- What this task involves -
Select all lines in the records that include "degrees".

- Source records -
BEGIN

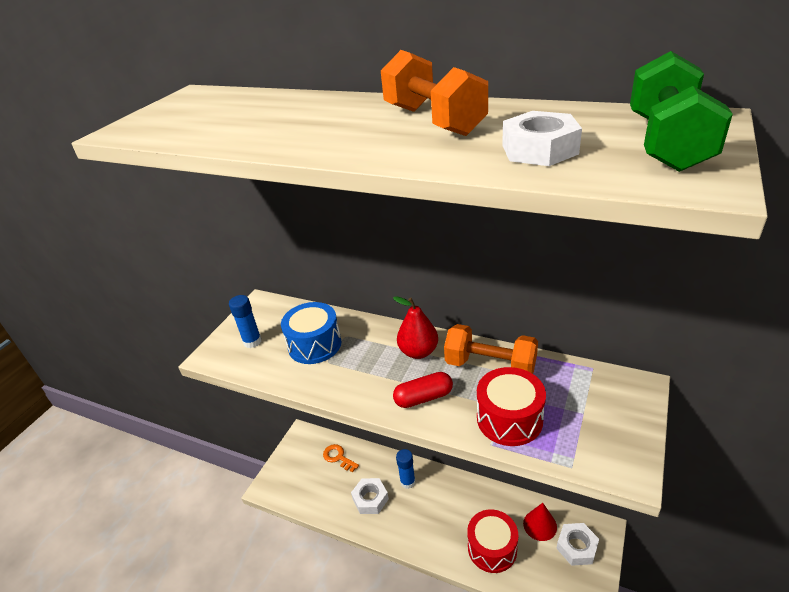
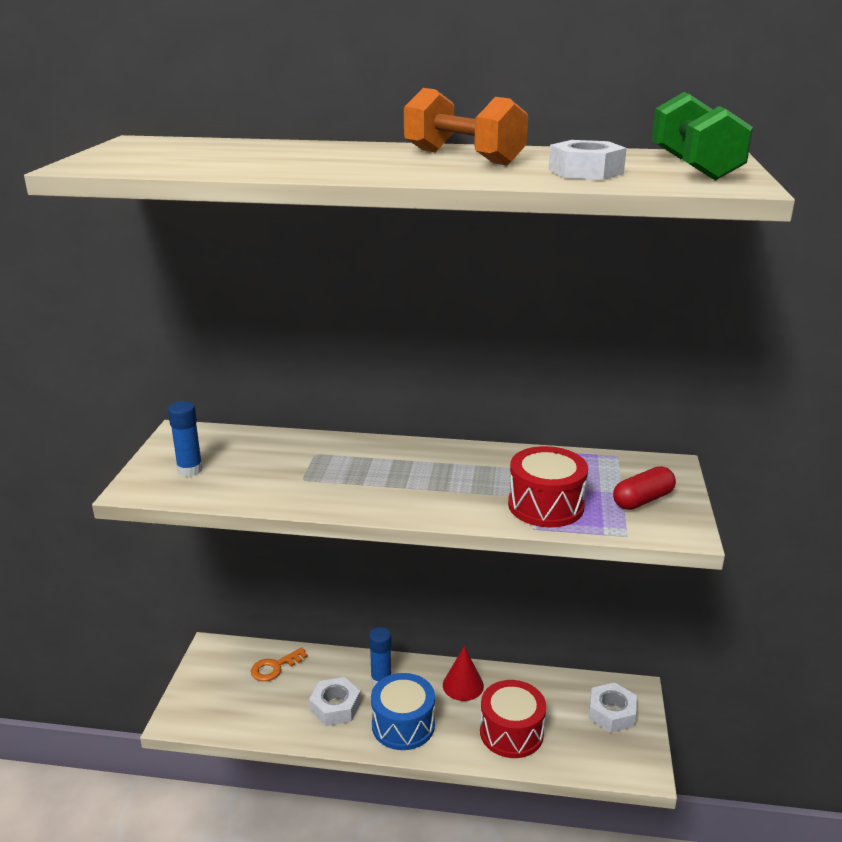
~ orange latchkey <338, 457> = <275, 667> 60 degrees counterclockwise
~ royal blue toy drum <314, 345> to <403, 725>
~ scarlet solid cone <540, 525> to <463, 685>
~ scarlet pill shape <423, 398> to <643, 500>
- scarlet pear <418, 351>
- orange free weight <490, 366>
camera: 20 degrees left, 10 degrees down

END

- Answer box -
~ orange latchkey <338, 457> = <275, 667> 60 degrees counterclockwise
camera: 20 degrees left, 10 degrees down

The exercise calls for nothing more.